**TASK ITEM**:
Nothing before the line containing "green arrow: (274, 42) -> (445, 59), moved" belongs in the answer; quote that line and all lines after it through the end of the material, word for word.

DATA Start Marker

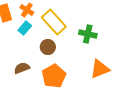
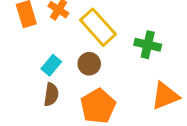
cyan rectangle: (25, 28) -> (51, 65), moved
brown semicircle: (22, 68) -> (51, 94), turned 119

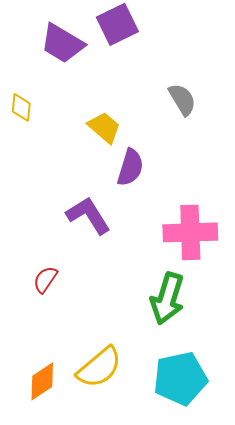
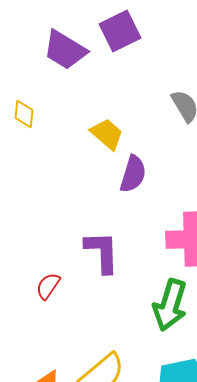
purple L-shape: (88, 215) -> (102, 252), moved, turned 30

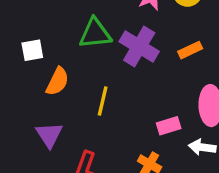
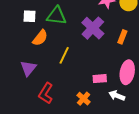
green triangle: (95, 33) -> (57, 16), moved
orange rectangle: (190, 50) -> (122, 37), turned -56

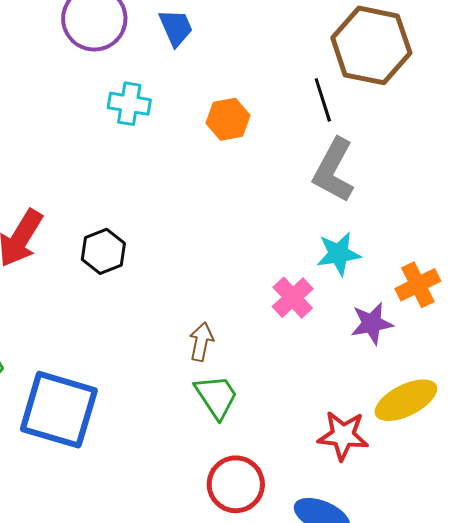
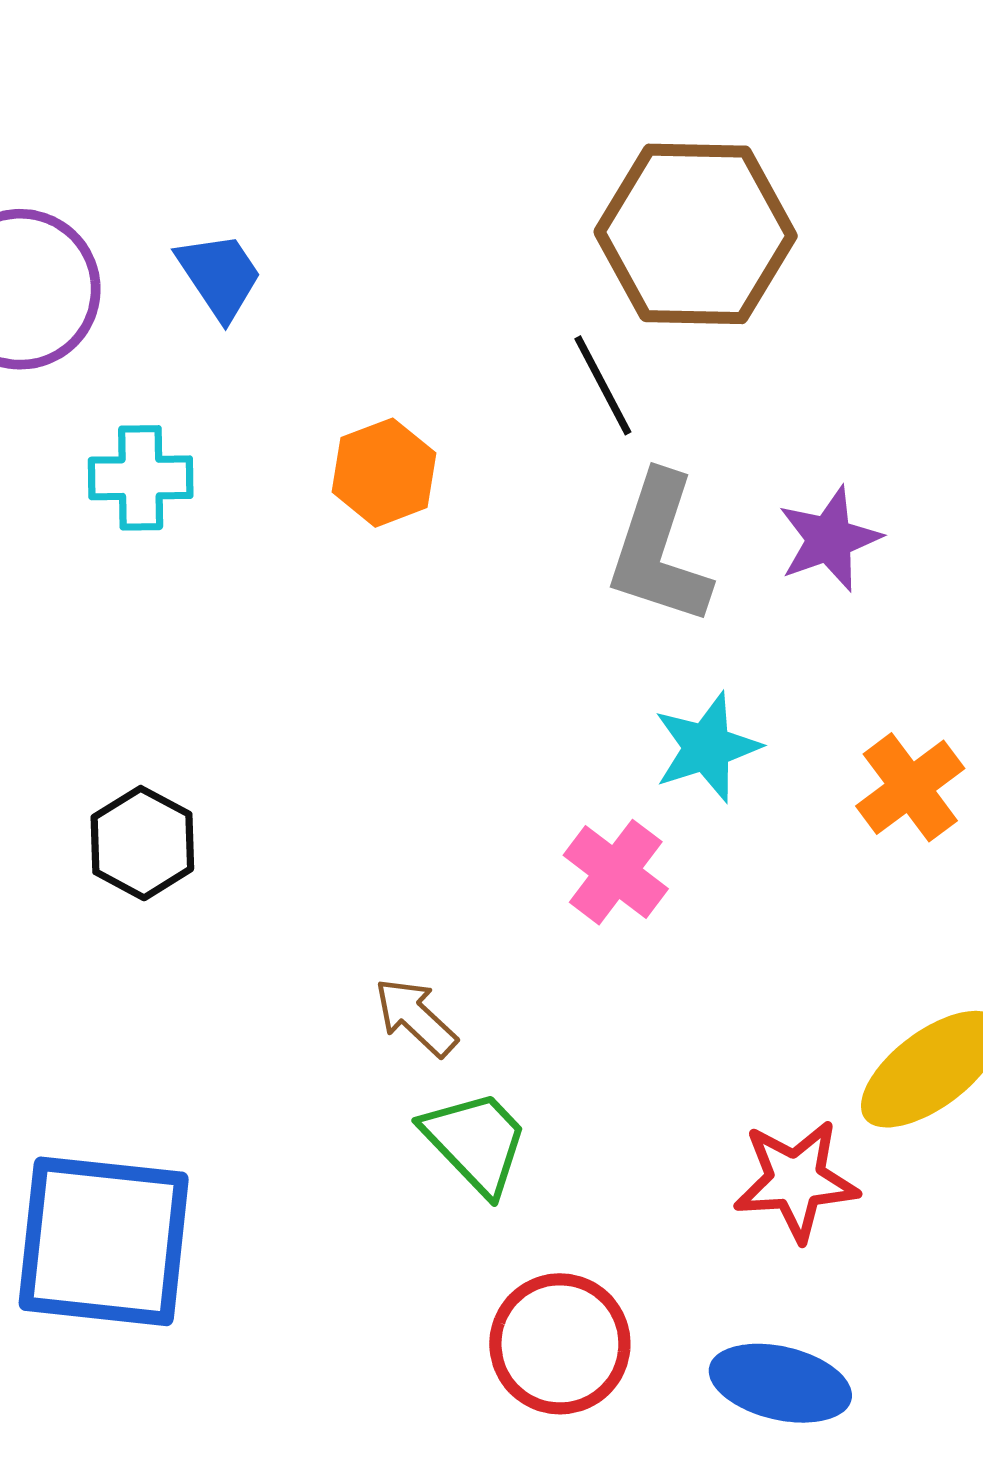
purple star: (372, 323) -> (829, 539), moved
brown arrow: (201, 342) -> (416, 1017), turned -48

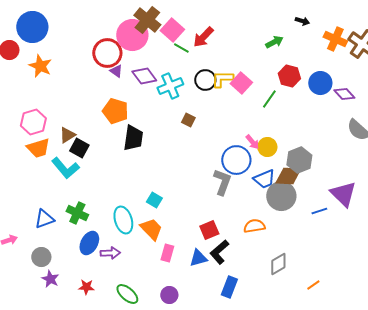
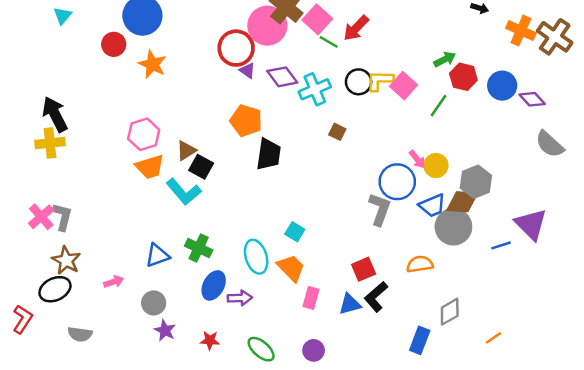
green arrow: (274, 42) -> (445, 59), moved
blue rectangle: (229, 287) -> (420, 340), moved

DATA End Marker

**REPLY**:
green arrow: (274, 42) -> (445, 59), moved
blue rectangle: (229, 287) -> (420, 340), moved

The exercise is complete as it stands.